§ **Supplied data**
_ _ _ _

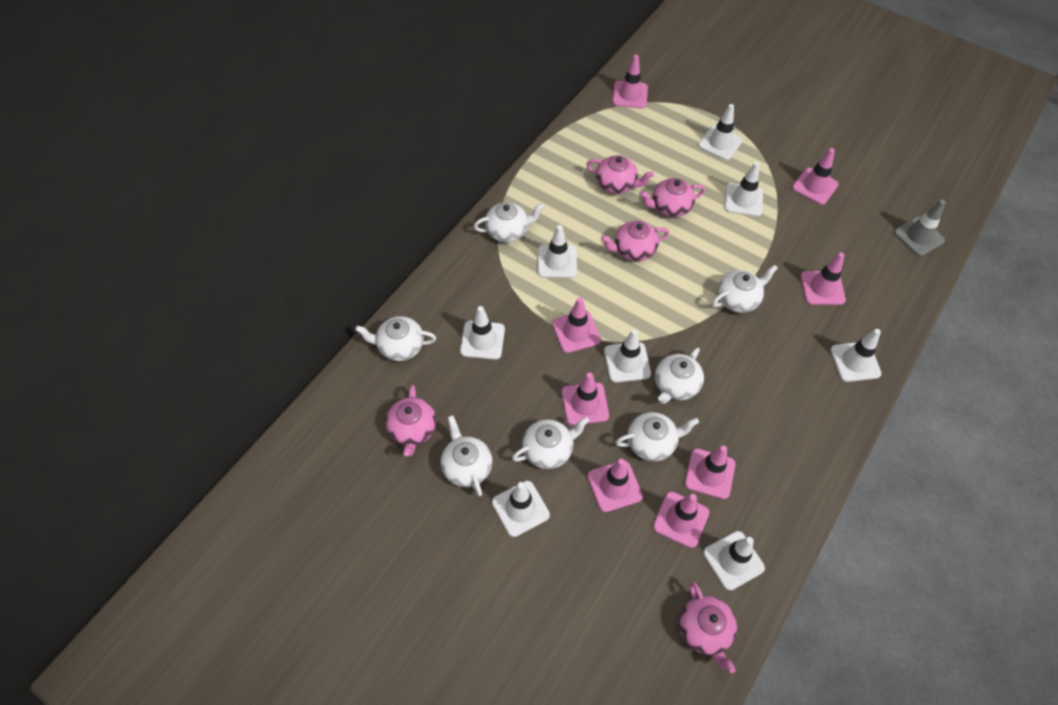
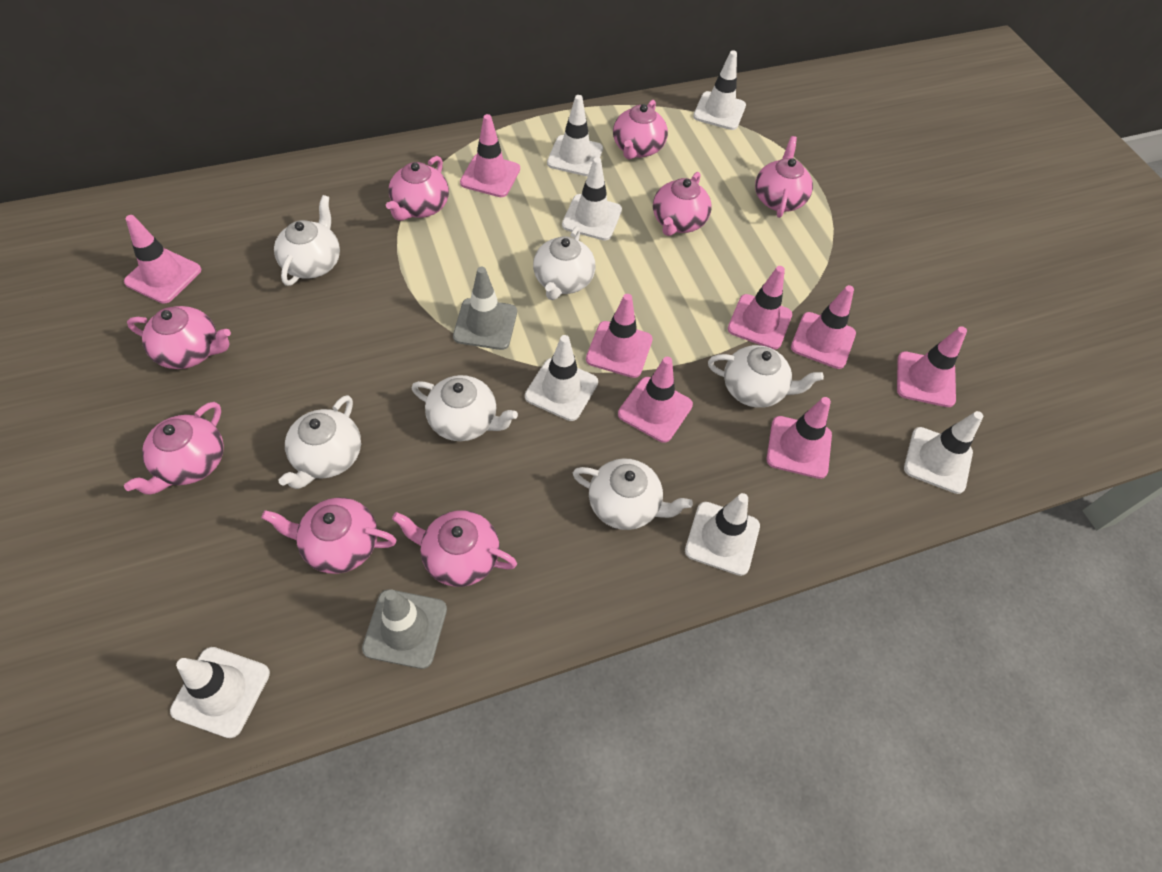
grey traffic cone: 1 -> 2
pink teapot: 5 -> 8
white teapot: 7 -> 6
white traffic cone: 8 -> 7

_ _ _ _

§ **Task details**
Except for the pictures, please retype the listing above exactly.

§ **Your solution**
grey traffic cone: 1 -> 2
pink teapot: 5 -> 8
white teapot: 7 -> 6
white traffic cone: 8 -> 7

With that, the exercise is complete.